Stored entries
· · · · ·
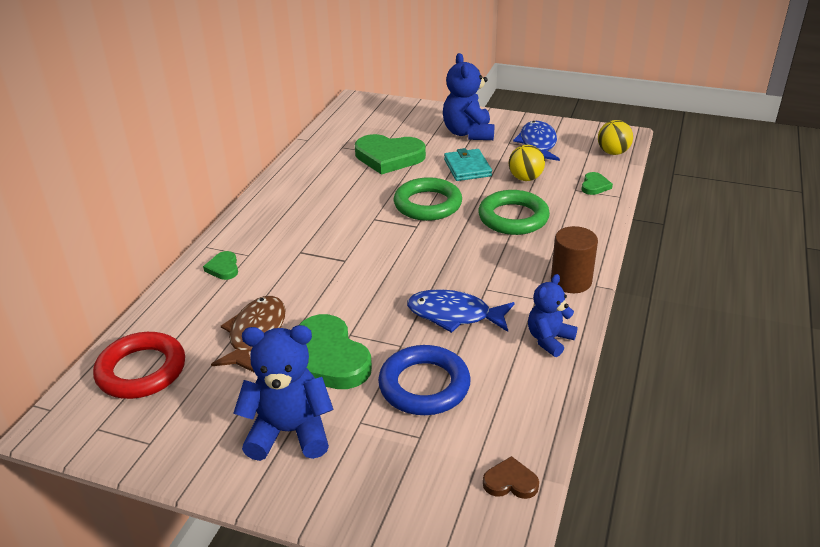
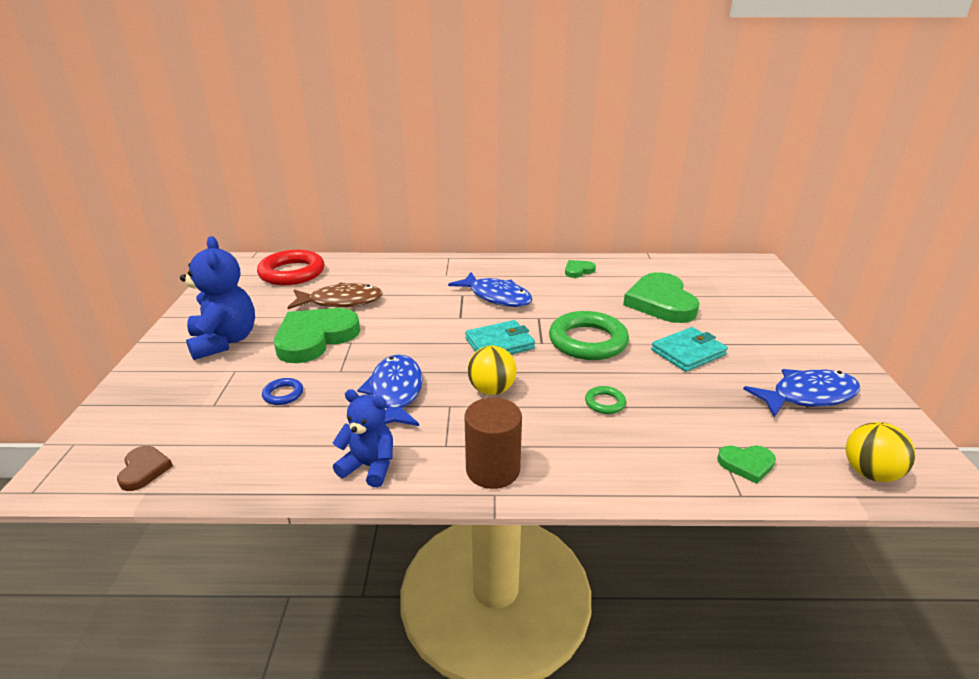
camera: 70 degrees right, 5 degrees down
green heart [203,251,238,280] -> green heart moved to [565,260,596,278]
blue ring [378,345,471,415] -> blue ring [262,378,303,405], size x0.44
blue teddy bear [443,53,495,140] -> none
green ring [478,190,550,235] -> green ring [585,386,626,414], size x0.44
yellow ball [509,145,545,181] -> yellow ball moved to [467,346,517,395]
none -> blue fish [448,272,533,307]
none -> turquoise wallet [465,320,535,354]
· · · · ·
- **INSTRUCTION**: The line containing "blue teddy bear [443,53,495,140] -> none" and all lines after it, through the last line of the data, should be retyped exactly.

- **WRITTEN REPLY**:
blue teddy bear [443,53,495,140] -> none
green ring [478,190,550,235] -> green ring [585,386,626,414], size x0.44
yellow ball [509,145,545,181] -> yellow ball moved to [467,346,517,395]
none -> blue fish [448,272,533,307]
none -> turquoise wallet [465,320,535,354]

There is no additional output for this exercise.